# TASK STATEMENT:
Exactly reproduce the line containing "purple dice: 3 -> 5" and all later lines to the end of the entries, leaving the pictures out of your copy.

# DATA:
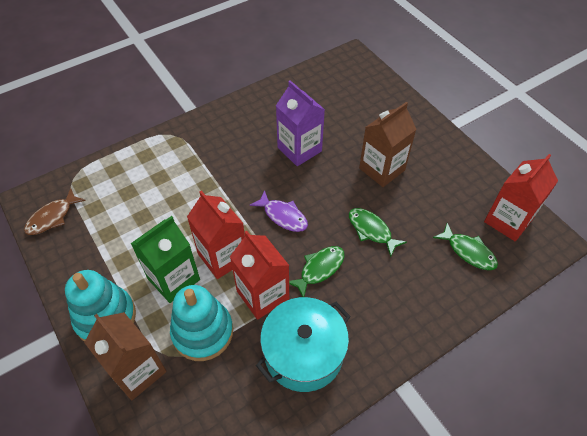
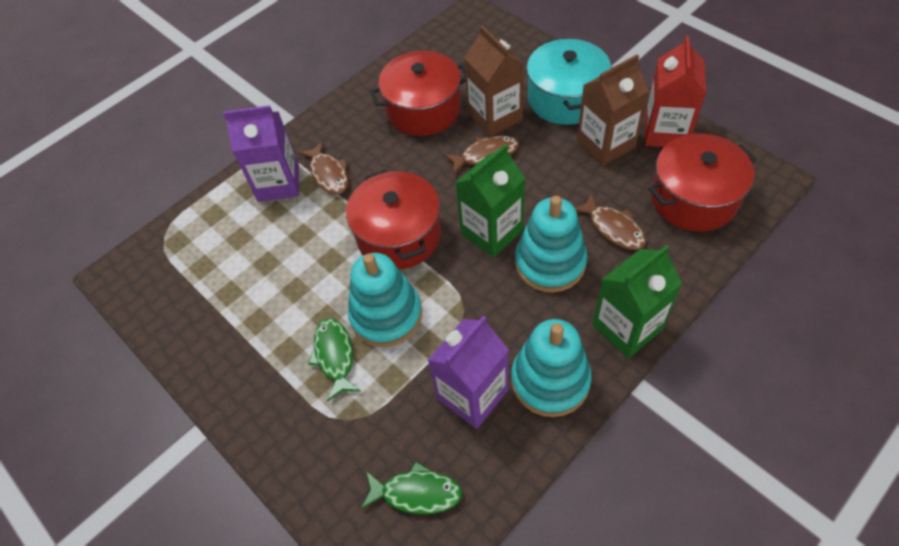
brown fish: 1 -> 3
green carton: 1 -> 2
green fish: 3 -> 2
purple carton: 1 -> 2
purple fish: 1 -> 0
red carton: 3 -> 1
red pot: 0 -> 3
turquoise stacking toy: 2 -> 3

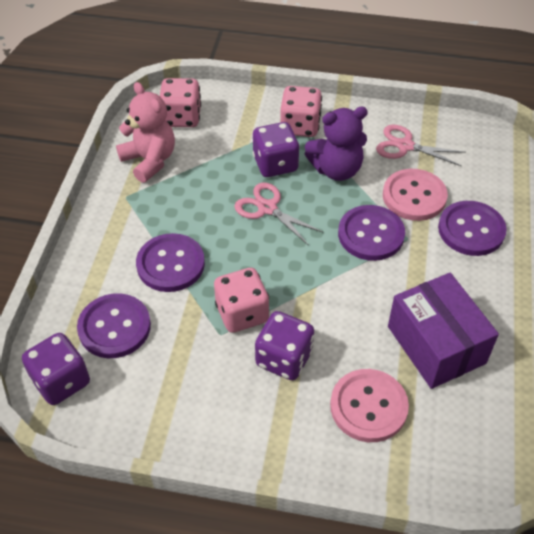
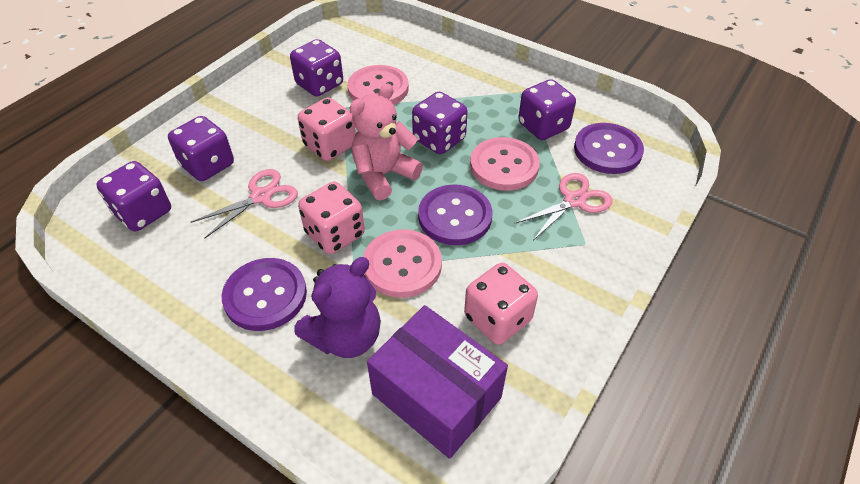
pink button: 2 -> 3
purple button: 4 -> 3
purple dice: 3 -> 5

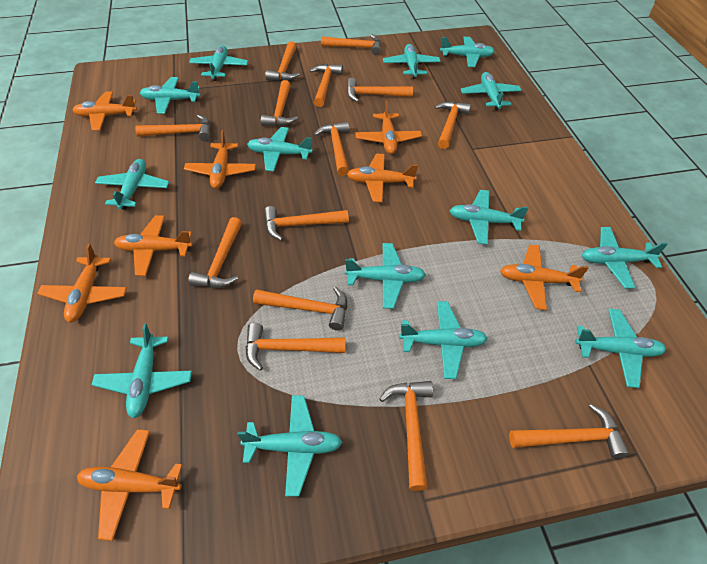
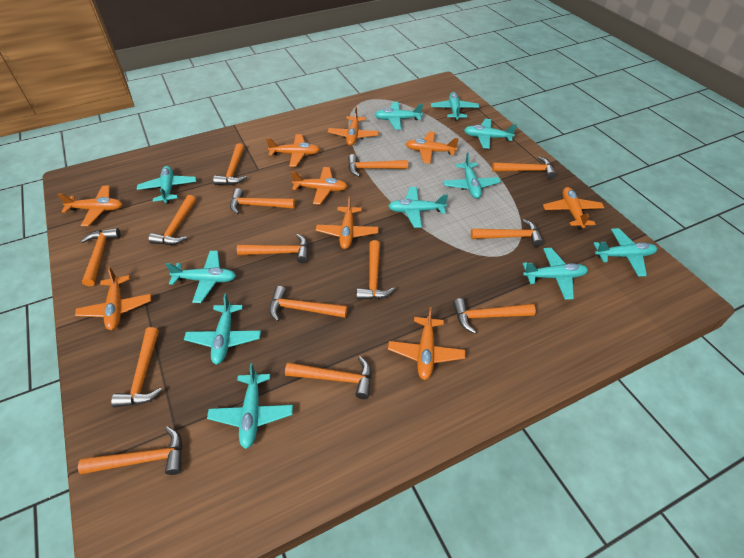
orange plane: 8 -> 9
turquoise plane: 14 -> 11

# SOLUTION:
purple dice: 3 -> 5

orange plane: 8 -> 9
turquoise plane: 14 -> 11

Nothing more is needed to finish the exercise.